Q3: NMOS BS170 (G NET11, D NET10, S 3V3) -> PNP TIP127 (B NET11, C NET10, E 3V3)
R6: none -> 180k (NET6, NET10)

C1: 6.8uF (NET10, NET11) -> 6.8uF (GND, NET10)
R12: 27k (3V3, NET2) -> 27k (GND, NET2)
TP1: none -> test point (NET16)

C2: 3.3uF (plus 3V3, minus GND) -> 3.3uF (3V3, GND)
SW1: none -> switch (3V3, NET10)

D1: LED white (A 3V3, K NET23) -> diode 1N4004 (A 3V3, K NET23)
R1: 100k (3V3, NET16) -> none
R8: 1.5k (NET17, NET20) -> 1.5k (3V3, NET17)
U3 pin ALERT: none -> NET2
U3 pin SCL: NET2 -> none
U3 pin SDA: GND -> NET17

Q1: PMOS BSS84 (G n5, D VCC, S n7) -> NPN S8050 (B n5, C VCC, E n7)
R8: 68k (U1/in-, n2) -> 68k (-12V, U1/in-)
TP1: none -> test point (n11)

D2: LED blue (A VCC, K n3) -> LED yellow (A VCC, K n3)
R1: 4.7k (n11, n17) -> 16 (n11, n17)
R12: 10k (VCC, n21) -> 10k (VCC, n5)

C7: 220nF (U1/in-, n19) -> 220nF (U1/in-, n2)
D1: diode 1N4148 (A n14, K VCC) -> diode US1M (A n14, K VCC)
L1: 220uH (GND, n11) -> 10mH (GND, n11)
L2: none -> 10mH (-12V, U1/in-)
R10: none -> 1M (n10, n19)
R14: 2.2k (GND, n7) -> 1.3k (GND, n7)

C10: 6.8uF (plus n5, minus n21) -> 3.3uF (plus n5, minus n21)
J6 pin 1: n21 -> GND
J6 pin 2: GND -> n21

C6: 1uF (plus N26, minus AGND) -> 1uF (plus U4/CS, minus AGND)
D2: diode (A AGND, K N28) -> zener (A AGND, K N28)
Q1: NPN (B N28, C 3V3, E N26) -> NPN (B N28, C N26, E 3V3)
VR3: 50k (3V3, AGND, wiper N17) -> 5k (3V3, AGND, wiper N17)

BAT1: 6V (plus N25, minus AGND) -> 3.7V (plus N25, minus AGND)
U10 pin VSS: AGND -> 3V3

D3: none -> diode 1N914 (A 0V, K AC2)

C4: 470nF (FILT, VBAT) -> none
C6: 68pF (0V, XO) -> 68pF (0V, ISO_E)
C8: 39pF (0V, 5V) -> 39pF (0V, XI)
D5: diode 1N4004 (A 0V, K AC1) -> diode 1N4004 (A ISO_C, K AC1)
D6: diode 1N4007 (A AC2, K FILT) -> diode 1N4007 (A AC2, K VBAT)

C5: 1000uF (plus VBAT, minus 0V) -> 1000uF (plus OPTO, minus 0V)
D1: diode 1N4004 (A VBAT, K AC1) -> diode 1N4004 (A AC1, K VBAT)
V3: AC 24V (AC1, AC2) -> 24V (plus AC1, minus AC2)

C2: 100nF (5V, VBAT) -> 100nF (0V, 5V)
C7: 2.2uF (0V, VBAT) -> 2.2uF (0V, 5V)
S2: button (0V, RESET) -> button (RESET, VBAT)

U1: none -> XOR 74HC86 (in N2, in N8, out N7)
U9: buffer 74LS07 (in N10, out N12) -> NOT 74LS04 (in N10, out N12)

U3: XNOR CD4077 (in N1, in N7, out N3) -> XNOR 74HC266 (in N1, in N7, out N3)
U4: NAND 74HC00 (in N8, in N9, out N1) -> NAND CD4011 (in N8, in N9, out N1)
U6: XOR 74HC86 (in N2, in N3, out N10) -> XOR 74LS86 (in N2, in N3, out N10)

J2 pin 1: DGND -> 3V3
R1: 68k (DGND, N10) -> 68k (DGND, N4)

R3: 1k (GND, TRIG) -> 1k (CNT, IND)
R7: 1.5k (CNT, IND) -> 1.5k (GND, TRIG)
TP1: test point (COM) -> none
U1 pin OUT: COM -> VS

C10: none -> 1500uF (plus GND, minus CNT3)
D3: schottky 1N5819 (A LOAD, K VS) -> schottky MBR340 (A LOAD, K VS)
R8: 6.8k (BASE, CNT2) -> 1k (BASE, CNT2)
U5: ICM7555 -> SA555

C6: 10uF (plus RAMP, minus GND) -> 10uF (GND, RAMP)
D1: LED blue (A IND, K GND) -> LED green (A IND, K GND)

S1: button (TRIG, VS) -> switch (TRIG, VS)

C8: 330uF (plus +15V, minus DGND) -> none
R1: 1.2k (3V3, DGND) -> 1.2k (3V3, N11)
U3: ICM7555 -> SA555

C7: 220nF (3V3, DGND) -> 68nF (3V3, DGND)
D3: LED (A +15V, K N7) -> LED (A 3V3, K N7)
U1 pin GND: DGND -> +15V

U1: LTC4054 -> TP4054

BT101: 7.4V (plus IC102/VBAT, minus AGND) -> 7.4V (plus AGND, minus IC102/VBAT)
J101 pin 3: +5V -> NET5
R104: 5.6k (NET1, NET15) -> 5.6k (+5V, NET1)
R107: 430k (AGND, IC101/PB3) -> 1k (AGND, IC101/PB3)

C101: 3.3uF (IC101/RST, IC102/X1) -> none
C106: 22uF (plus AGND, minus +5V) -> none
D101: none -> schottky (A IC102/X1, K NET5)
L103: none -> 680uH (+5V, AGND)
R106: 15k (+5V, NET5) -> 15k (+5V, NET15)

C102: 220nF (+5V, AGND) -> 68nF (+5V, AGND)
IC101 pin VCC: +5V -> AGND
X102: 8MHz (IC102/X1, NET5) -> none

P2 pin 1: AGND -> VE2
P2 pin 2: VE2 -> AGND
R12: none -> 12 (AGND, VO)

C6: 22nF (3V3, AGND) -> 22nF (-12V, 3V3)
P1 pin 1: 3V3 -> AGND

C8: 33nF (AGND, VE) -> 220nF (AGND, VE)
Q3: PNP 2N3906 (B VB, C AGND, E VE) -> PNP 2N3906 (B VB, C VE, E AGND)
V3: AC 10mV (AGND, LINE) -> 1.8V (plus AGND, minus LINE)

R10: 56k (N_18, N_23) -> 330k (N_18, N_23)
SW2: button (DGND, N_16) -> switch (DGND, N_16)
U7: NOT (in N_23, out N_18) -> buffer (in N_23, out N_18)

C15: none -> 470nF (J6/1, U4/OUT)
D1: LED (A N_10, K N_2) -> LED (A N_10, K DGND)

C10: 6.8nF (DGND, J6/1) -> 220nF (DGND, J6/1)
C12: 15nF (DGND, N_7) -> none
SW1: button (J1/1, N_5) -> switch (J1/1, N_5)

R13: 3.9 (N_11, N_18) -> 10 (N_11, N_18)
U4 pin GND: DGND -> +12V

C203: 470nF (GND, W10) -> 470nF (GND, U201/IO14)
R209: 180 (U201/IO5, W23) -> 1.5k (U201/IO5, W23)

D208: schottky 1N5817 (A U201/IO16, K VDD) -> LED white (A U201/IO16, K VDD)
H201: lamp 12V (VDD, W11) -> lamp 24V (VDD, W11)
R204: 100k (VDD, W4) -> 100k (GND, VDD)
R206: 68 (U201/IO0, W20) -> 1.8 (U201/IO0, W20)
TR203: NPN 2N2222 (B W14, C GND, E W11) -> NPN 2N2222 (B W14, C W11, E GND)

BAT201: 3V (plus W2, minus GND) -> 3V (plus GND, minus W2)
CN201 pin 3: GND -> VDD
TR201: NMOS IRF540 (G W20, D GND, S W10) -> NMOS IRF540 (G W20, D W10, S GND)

:: How to complete this task ::
Retype only this portion of the data above: the line containing "C7: 220nF (U1/in-, n19) -> 220nF (U1/in-, n2)", the line containing "Q1: NPN (B N28, C", and all lines between them, exactly.

:: Your response ::
C7: 220nF (U1/in-, n19) -> 220nF (U1/in-, n2)
D1: diode 1N4148 (A n14, K VCC) -> diode US1M (A n14, K VCC)
L1: 220uH (GND, n11) -> 10mH (GND, n11)
L2: none -> 10mH (-12V, U1/in-)
R10: none -> 1M (n10, n19)
R14: 2.2k (GND, n7) -> 1.3k (GND, n7)

C10: 6.8uF (plus n5, minus n21) -> 3.3uF (plus n5, minus n21)
J6 pin 1: n21 -> GND
J6 pin 2: GND -> n21

C6: 1uF (plus N26, minus AGND) -> 1uF (plus U4/CS, minus AGND)
D2: diode (A AGND, K N28) -> zener (A AGND, K N28)
Q1: NPN (B N28, C 3V3, E N26) -> NPN (B N28, C N26, E 3V3)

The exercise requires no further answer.